> **Information provided**:
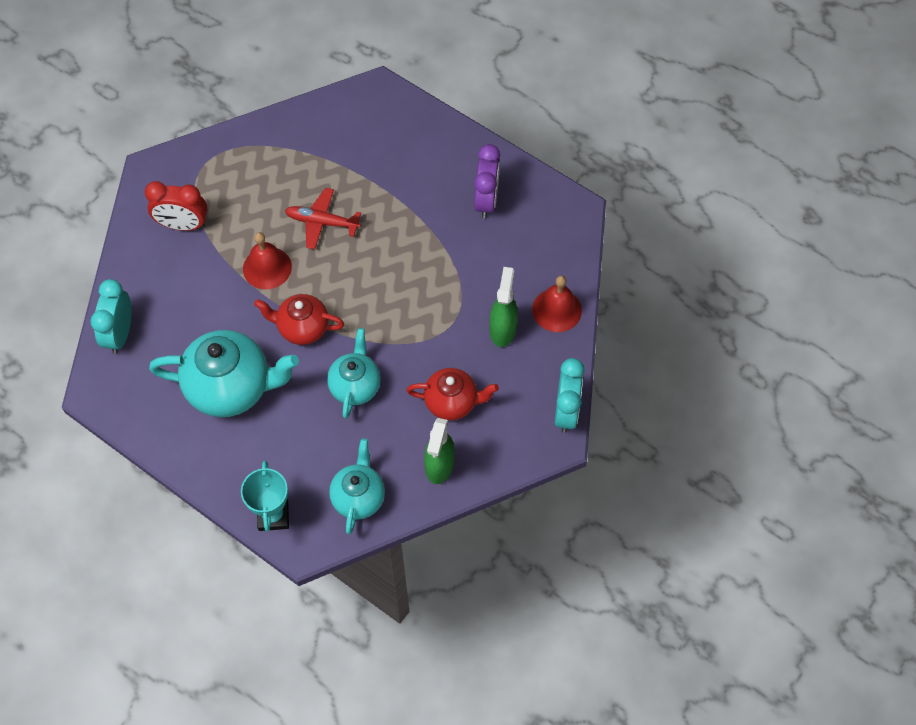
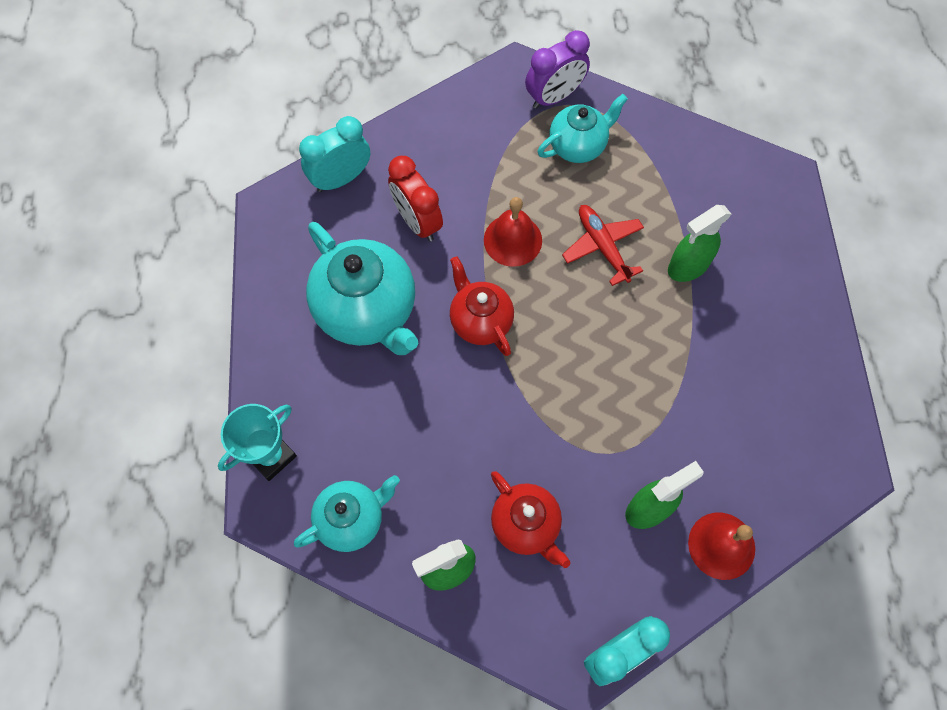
camera: 50 degrees right, 5 degrees up
red clock [145,181,207,231] -> red clock moved to [388,156,443,241]
turquoise teapot [327,328,381,419] -> turquoise teapot moved to [538,94,628,163]
purple clock [474,144,500,219] -> purple clock moved to [525,30,590,109]
none -> green spray bottle [668,205,732,282]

> **Task requirements**: Repeat the records above exactly. No pictures go into the repeat.

> **Response to the exercise**:
camera: 50 degrees right, 5 degrees up
red clock [145,181,207,231] -> red clock moved to [388,156,443,241]
turquoise teapot [327,328,381,419] -> turquoise teapot moved to [538,94,628,163]
purple clock [474,144,500,219] -> purple clock moved to [525,30,590,109]
none -> green spray bottle [668,205,732,282]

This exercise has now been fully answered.